* Record extracts *

'''

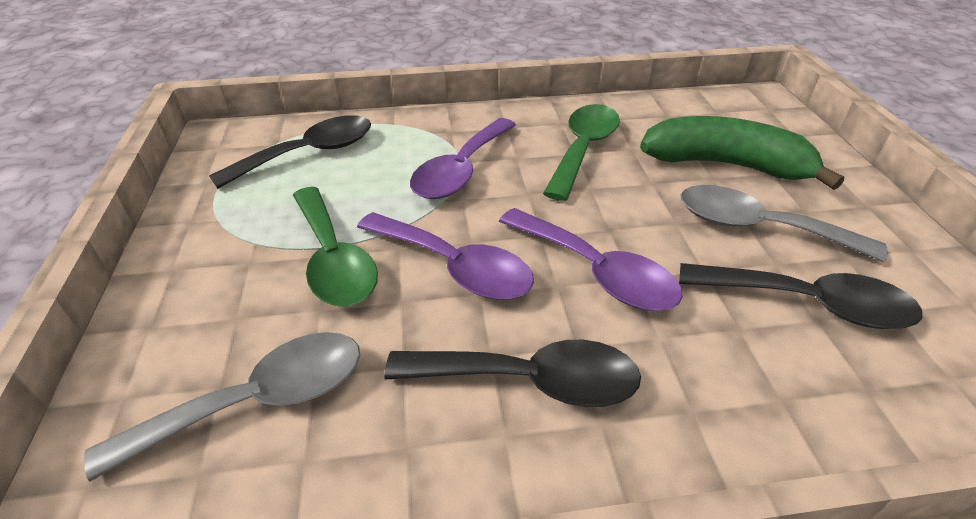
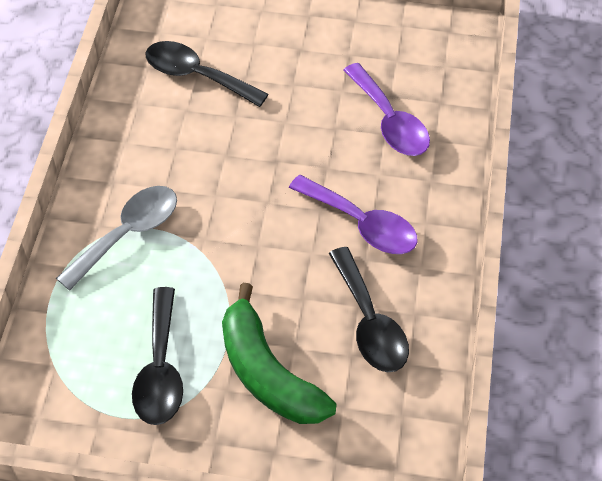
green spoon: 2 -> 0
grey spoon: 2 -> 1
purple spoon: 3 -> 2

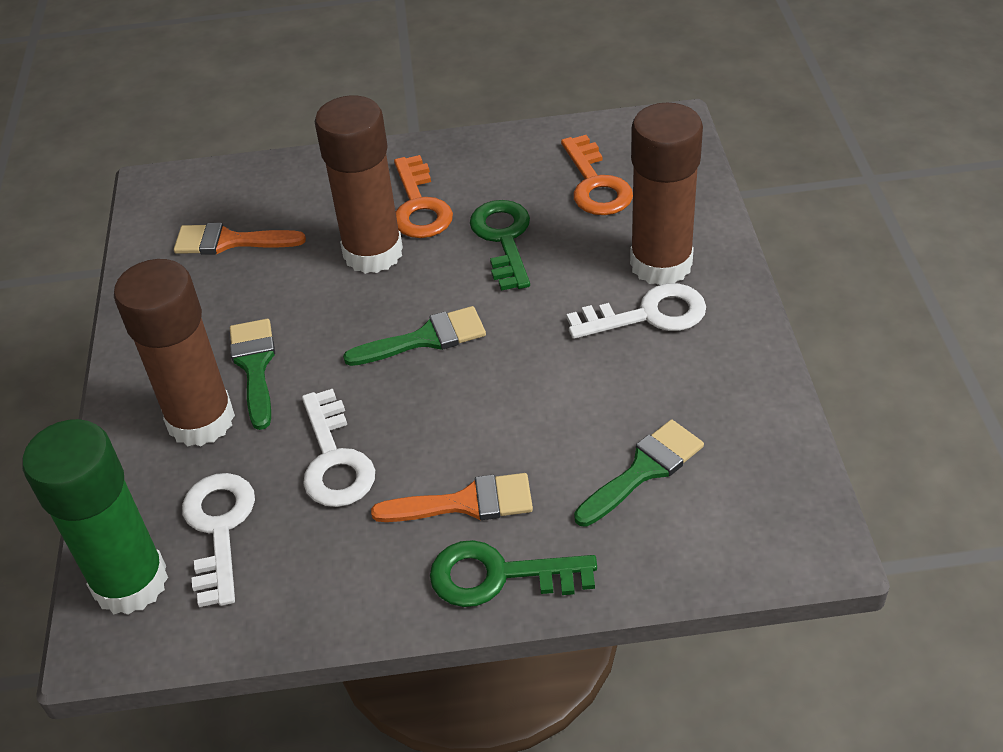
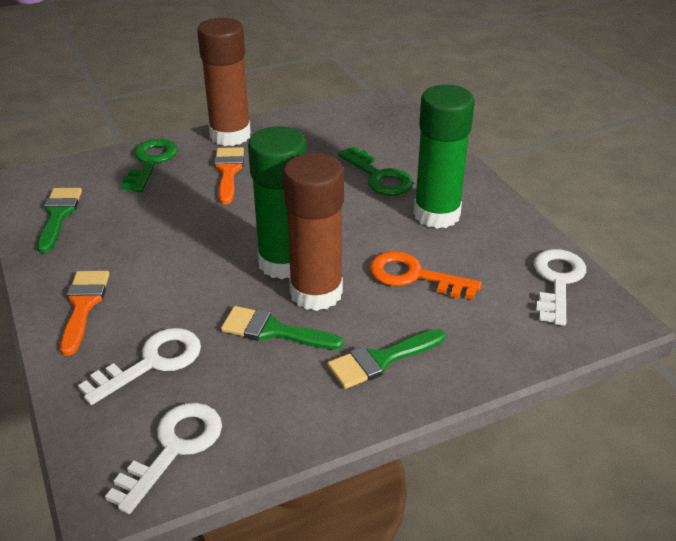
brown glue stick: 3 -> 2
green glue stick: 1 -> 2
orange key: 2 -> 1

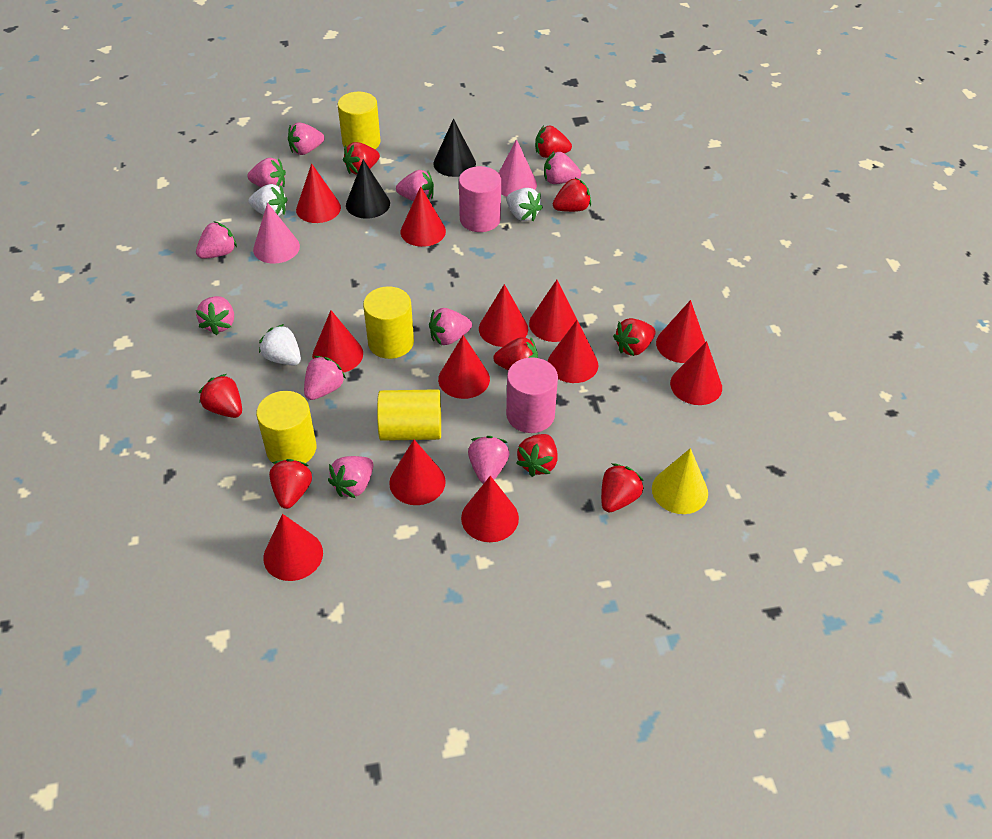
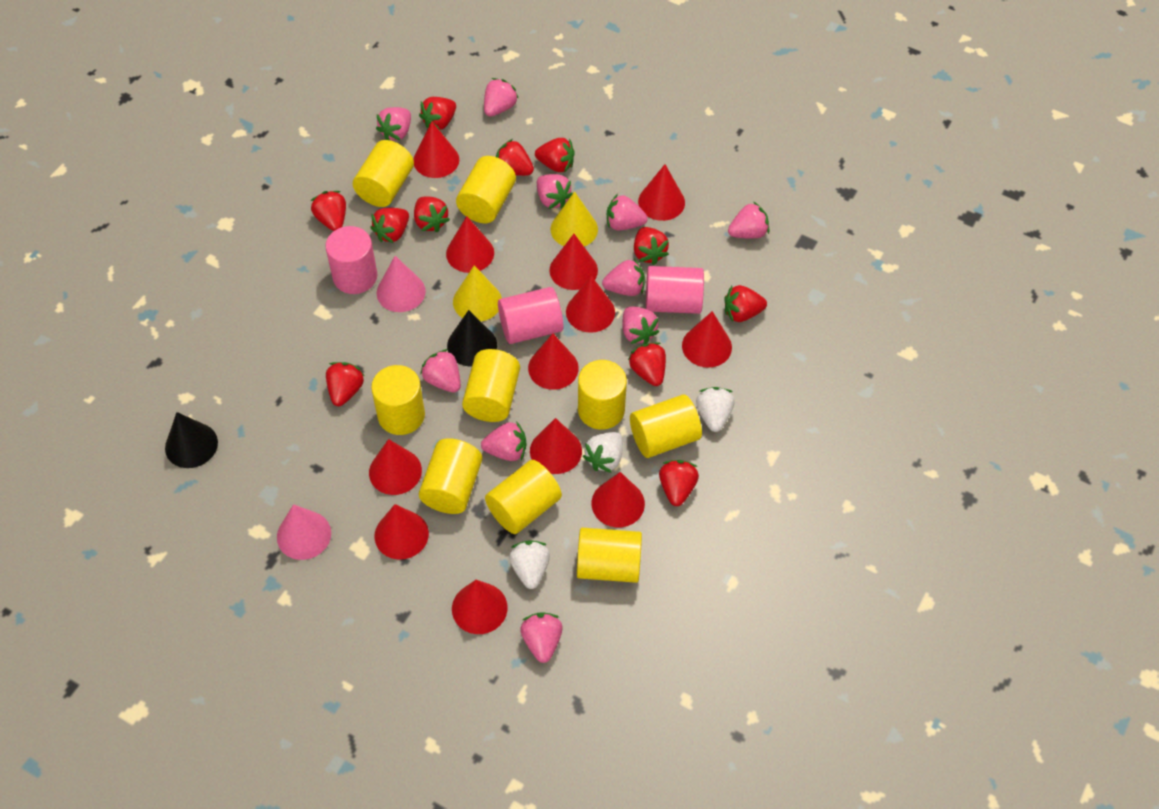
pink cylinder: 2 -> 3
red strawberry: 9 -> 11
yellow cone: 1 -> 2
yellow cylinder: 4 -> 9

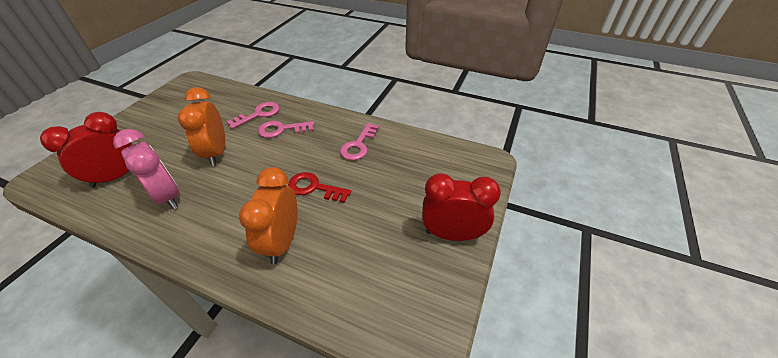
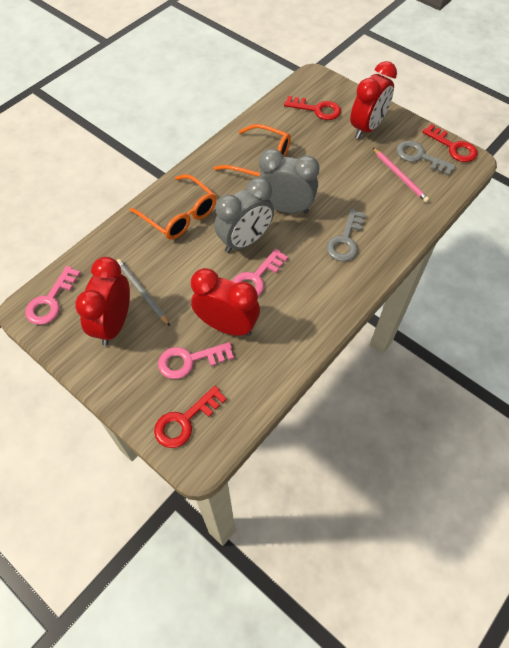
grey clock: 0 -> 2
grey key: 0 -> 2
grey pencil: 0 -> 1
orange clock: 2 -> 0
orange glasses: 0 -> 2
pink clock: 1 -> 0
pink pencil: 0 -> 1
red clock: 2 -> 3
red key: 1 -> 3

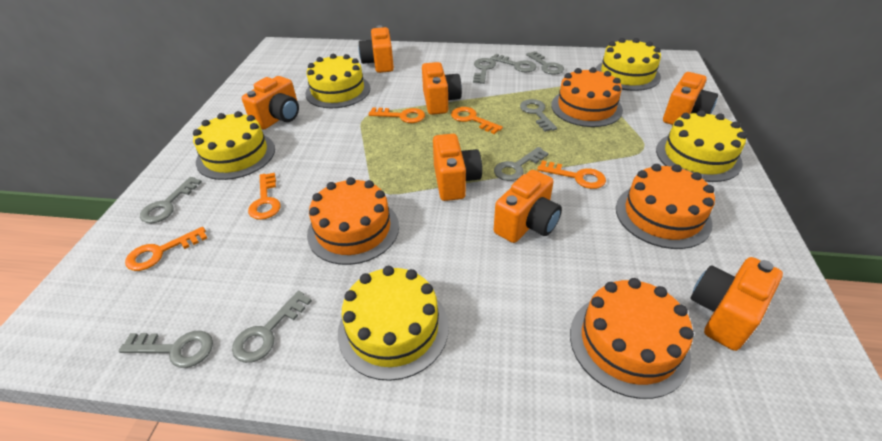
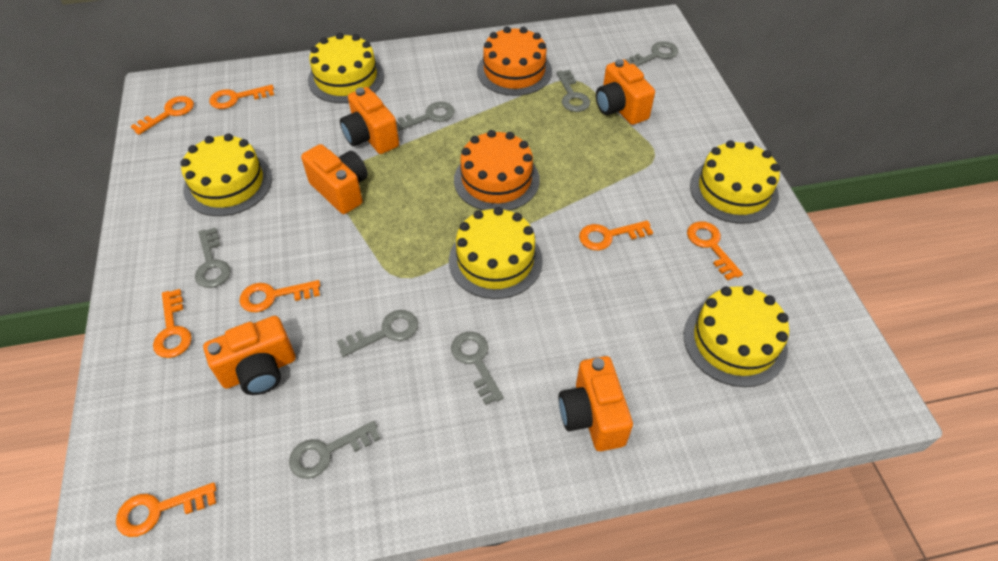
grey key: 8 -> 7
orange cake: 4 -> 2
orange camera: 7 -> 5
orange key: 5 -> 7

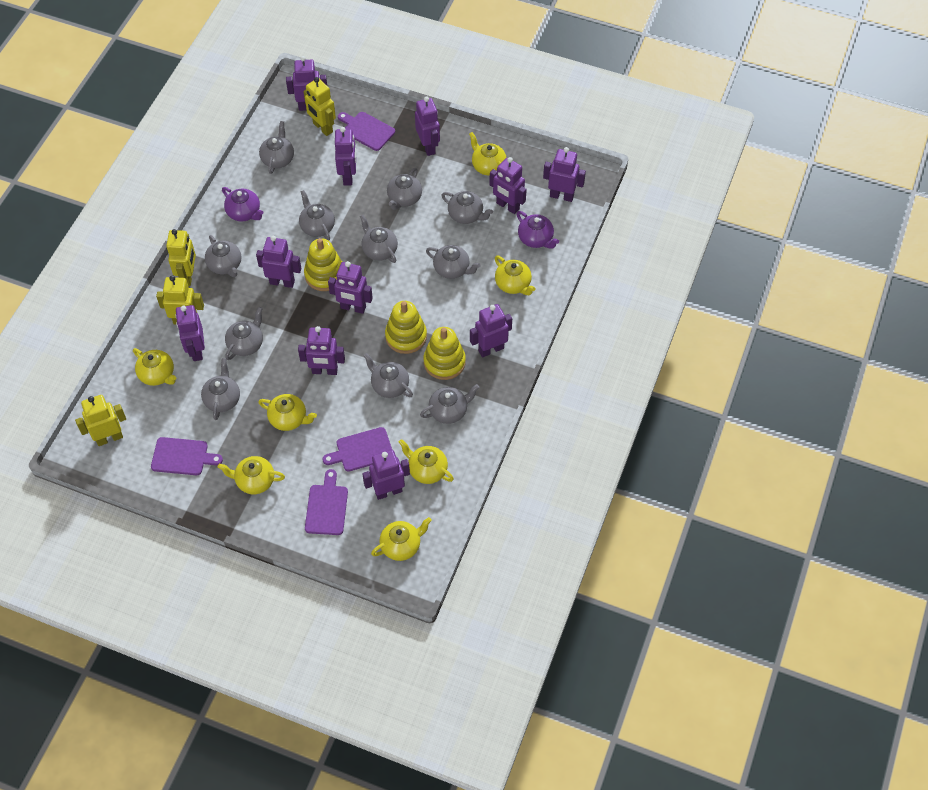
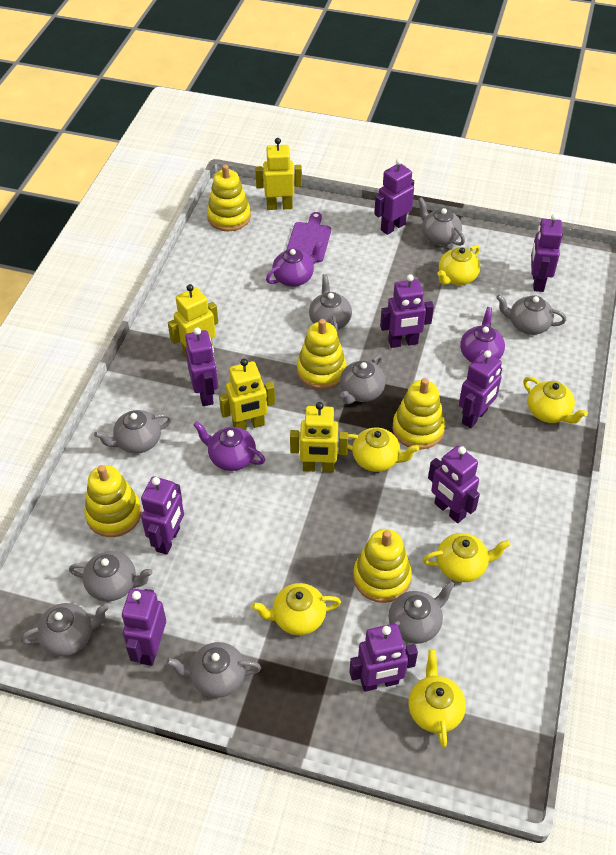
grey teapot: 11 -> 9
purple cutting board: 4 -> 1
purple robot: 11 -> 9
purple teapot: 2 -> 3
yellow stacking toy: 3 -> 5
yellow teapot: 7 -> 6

'''

Give the records again exactly as they stand, so that only the pictures are missing.

* Expected answer *
green spoon: 2 -> 0
grey spoon: 2 -> 1
purple spoon: 3 -> 2

brown glue stick: 3 -> 2
green glue stick: 1 -> 2
orange key: 2 -> 1

pink cylinder: 2 -> 3
red strawberry: 9 -> 11
yellow cone: 1 -> 2
yellow cylinder: 4 -> 9

grey clock: 0 -> 2
grey key: 0 -> 2
grey pencil: 0 -> 1
orange clock: 2 -> 0
orange glasses: 0 -> 2
pink clock: 1 -> 0
pink pencil: 0 -> 1
red clock: 2 -> 3
red key: 1 -> 3

grey key: 8 -> 7
orange cake: 4 -> 2
orange camera: 7 -> 5
orange key: 5 -> 7

grey teapot: 11 -> 9
purple cutting board: 4 -> 1
purple robot: 11 -> 9
purple teapot: 2 -> 3
yellow stacking toy: 3 -> 5
yellow teapot: 7 -> 6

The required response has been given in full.